Given data section start
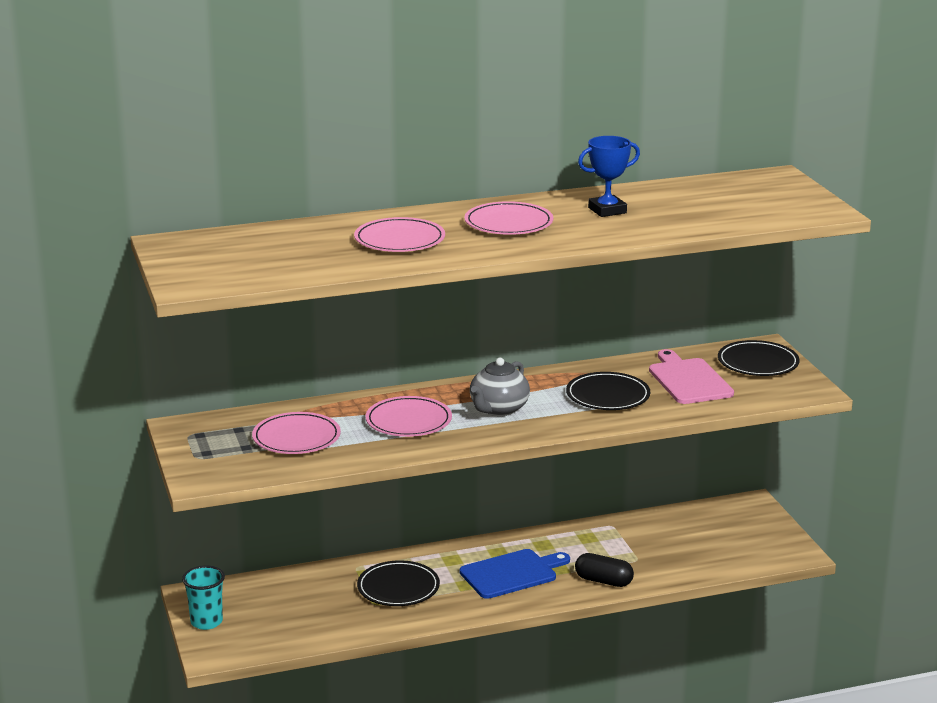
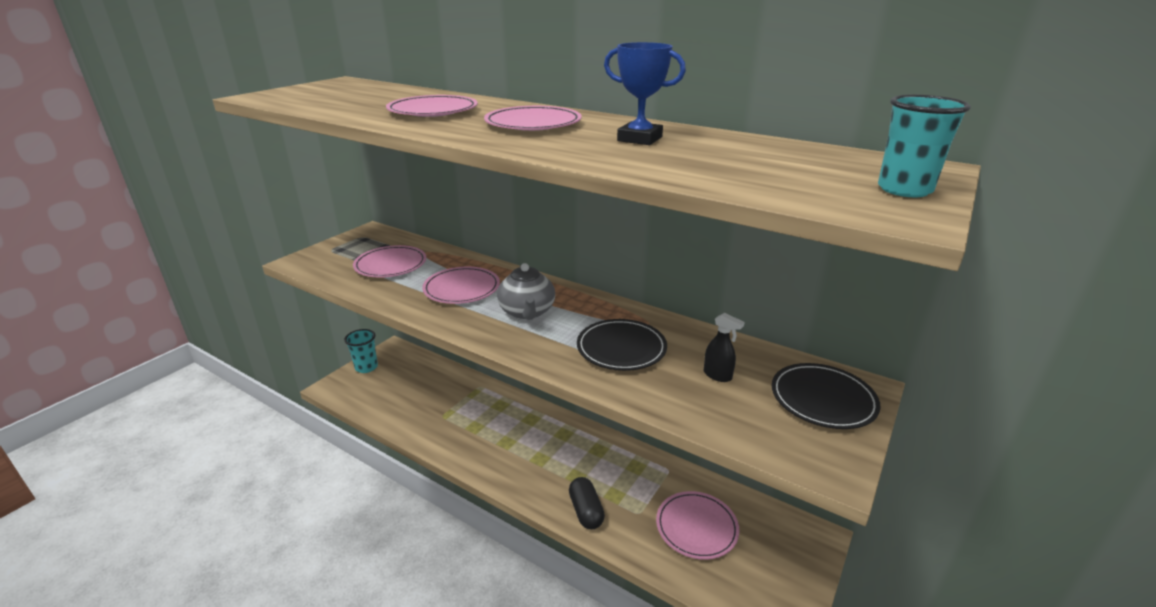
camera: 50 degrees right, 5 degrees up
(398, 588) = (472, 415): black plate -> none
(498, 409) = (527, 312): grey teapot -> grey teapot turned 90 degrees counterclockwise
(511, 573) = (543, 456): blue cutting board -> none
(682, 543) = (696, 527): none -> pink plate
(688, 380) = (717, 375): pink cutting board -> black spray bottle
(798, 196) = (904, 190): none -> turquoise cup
Given data section end
Given data section start
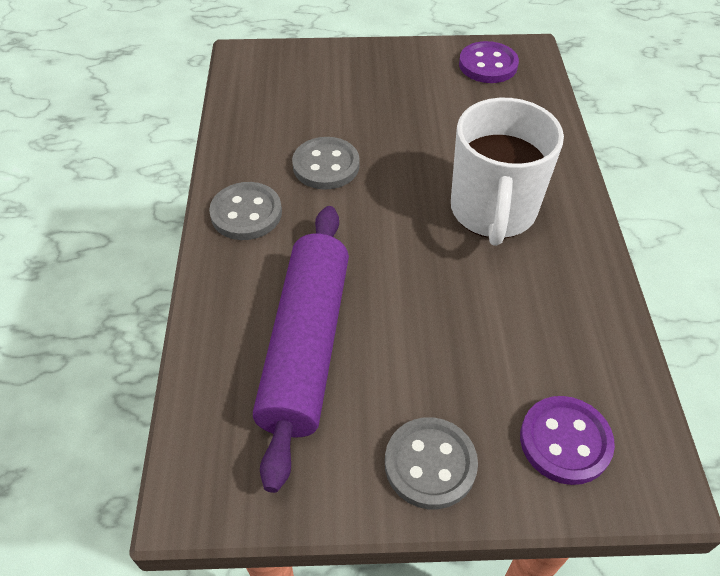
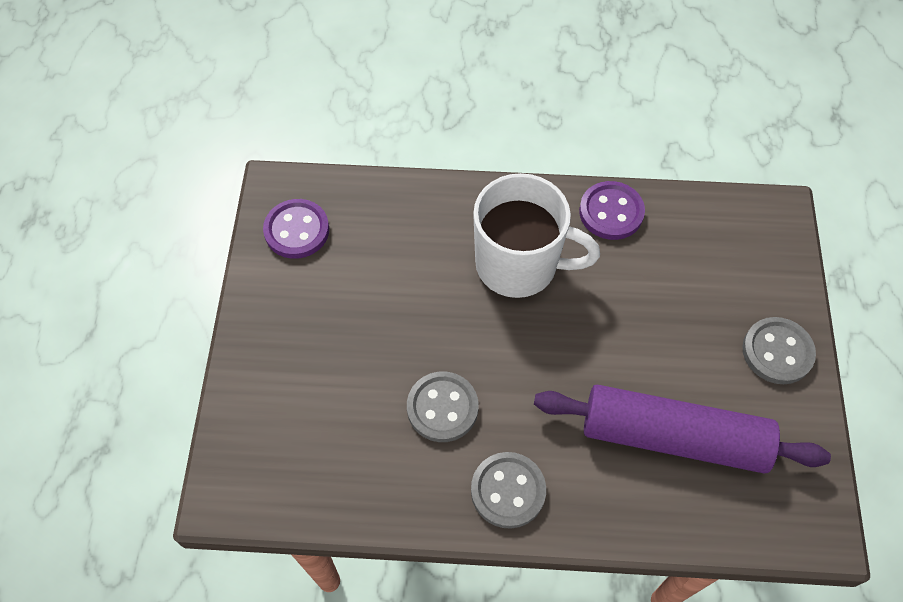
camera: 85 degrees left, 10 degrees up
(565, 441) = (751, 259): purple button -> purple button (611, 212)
Given data section end
◆ How to complete this task
Among the lines above, find each one containing the string "degrees" and copy it.

◆ The answer
camera: 50 degrees right, 5 degrees up
(498, 409) = (527, 312): grey teapot -> grey teapot turned 90 degrees counterclockwise
camera: 85 degrees left, 10 degrees up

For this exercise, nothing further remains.